[Start of section]
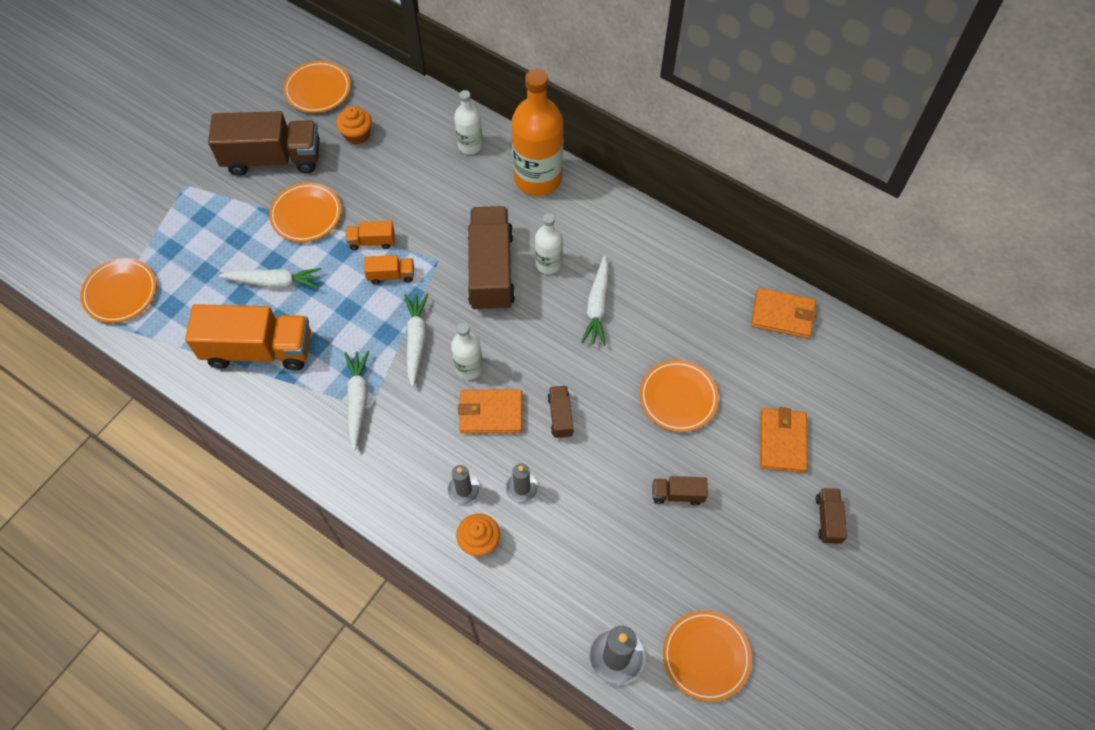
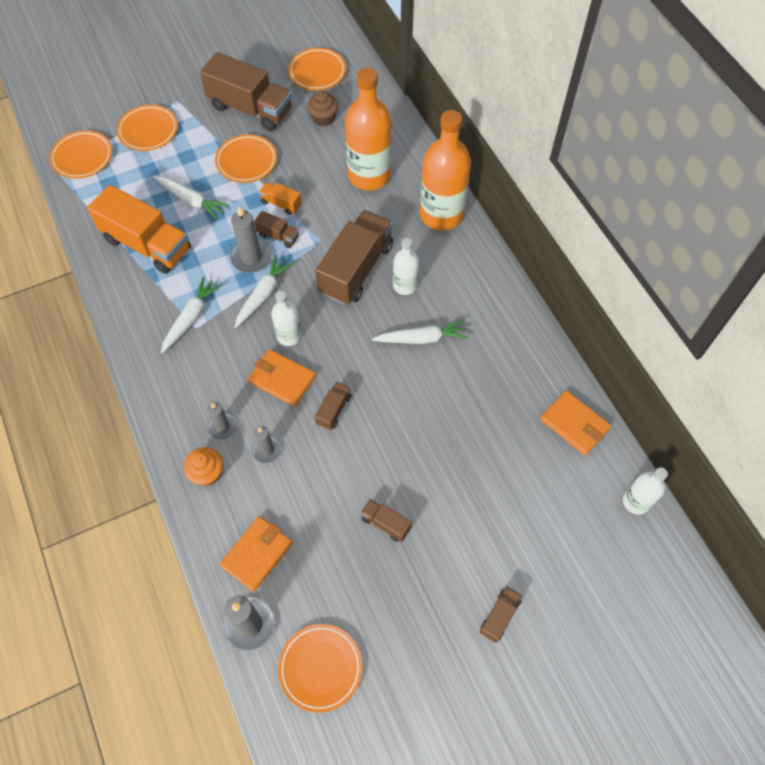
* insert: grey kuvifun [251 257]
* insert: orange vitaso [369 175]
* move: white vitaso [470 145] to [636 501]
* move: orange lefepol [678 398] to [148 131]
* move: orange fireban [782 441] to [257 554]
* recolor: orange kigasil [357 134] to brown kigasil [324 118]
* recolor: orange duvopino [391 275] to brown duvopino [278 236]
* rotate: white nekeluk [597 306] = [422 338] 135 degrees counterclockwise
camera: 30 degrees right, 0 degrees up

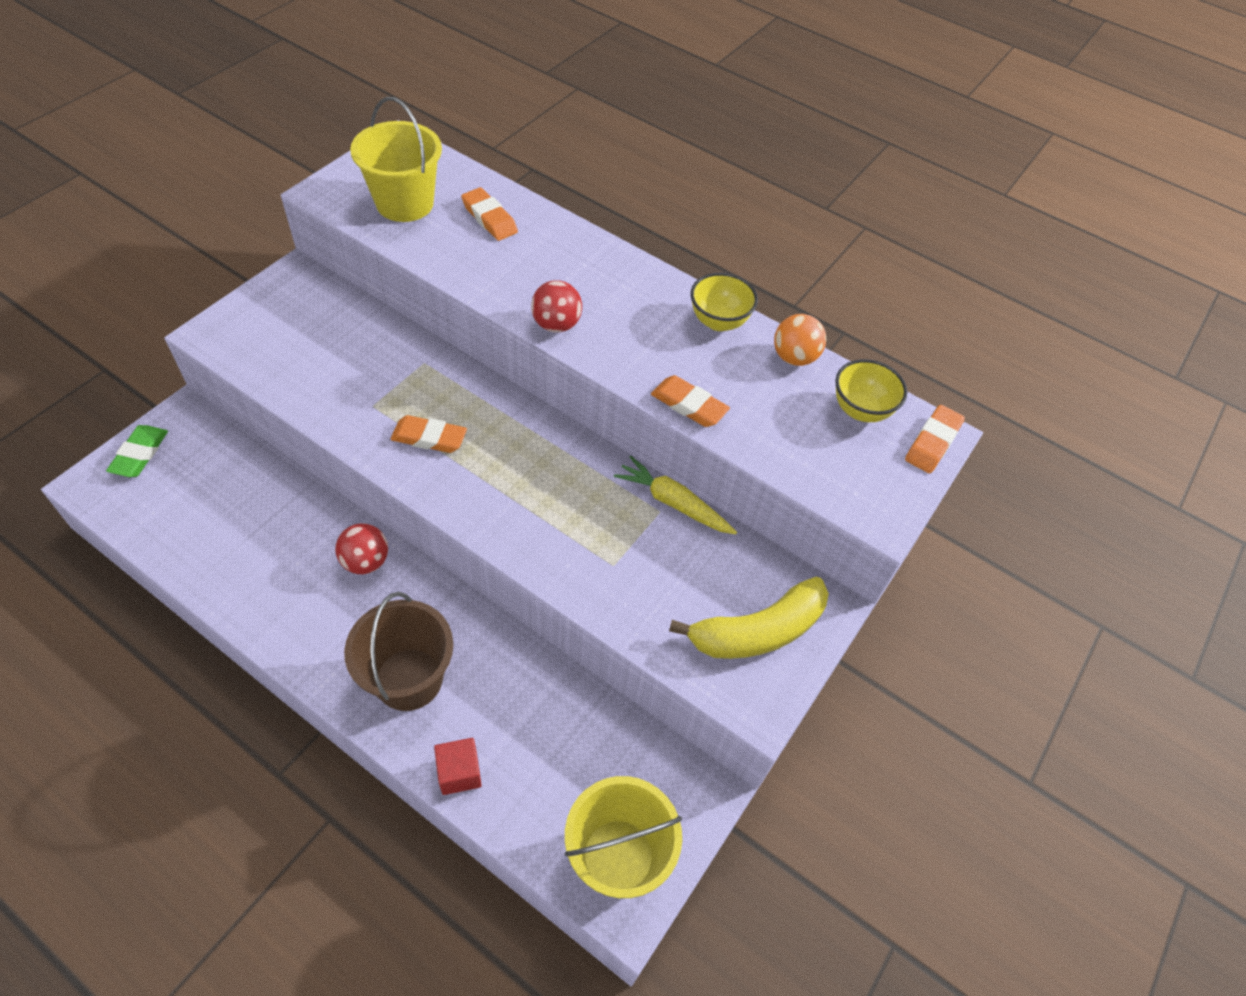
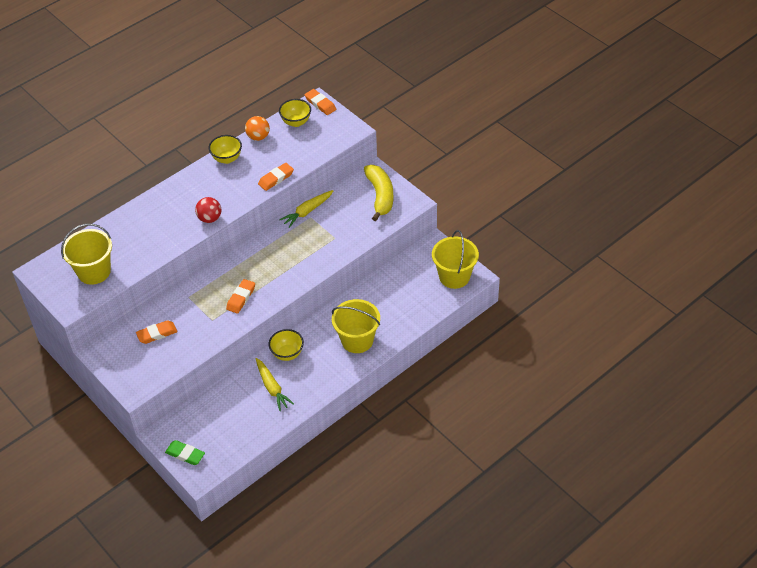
* delete: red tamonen [459 772]
* insert: yellow nekeluk [272 388]
* move:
[End of section]
The answer must match the entries above line for line, with the pictures dropped.

RESPONSE BOX:
* insert: grey kuvifun [251 257]
* insert: orange vitaso [369 175]
* move: white vitaso [470 145] to [636 501]
* move: orange lefepol [678 398] to [148 131]
* move: orange fireban [782 441] to [257 554]
* recolor: orange kigasil [357 134] to brown kigasil [324 118]
* recolor: orange duvopino [391 275] to brown duvopino [278 236]
* rotate: white nekeluk [597 306] = [422 338] 135 degrees counterclockwise
camera: 30 degrees right, 0 degrees up

* delete: red tamonen [459 772]
* insert: yellow nekeluk [272 388]
* move:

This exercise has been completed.